[Directive]
Pull out of the data below the stretch of lines bounded by the one containing "turquoise battery [289,381,341,426]" and the one containing "pink dice [324,34,369,88]", both bounds included, unchanged.

[Records]
----------------

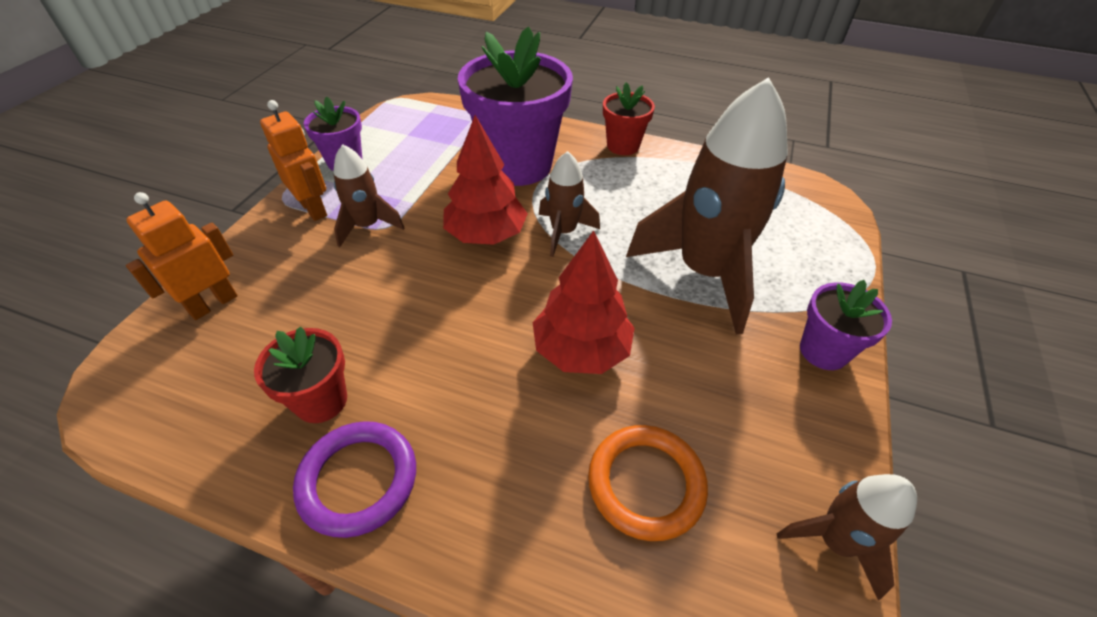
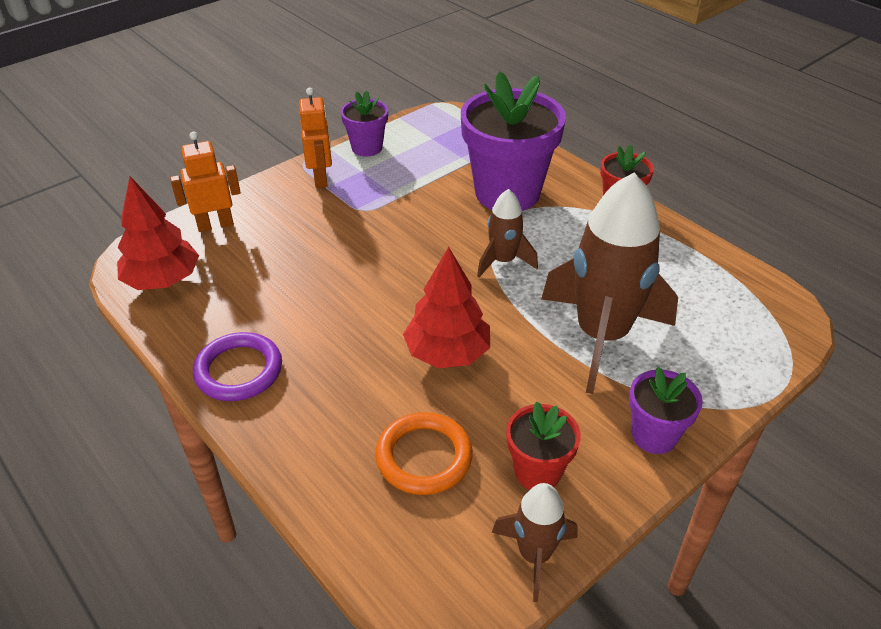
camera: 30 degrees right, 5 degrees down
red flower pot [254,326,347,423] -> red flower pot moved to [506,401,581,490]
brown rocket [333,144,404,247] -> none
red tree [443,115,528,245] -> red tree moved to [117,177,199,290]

----------------

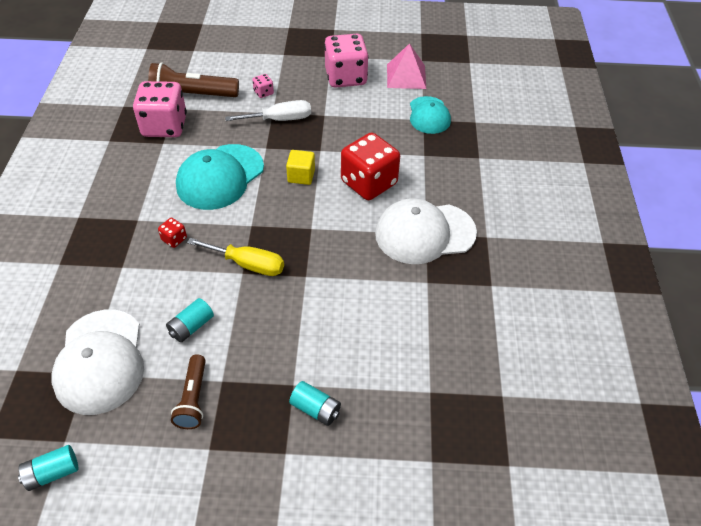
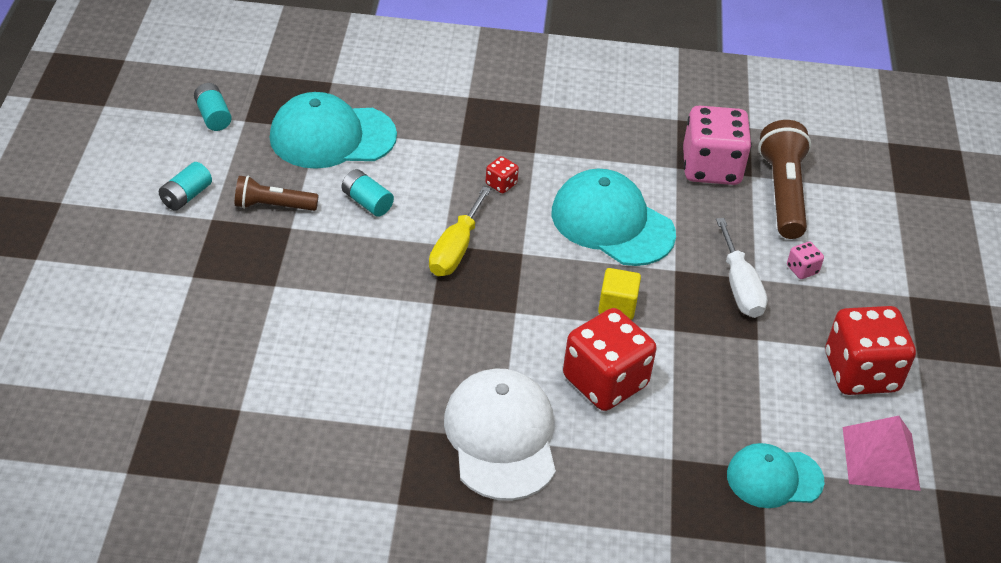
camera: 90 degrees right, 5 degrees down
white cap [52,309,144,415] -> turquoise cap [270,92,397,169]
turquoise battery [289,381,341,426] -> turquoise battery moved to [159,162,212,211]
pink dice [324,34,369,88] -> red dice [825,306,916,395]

----------------

[Answer to this task]
turquoise battery [289,381,341,426] -> turquoise battery moved to [159,162,212,211]
pink dice [324,34,369,88] -> red dice [825,306,916,395]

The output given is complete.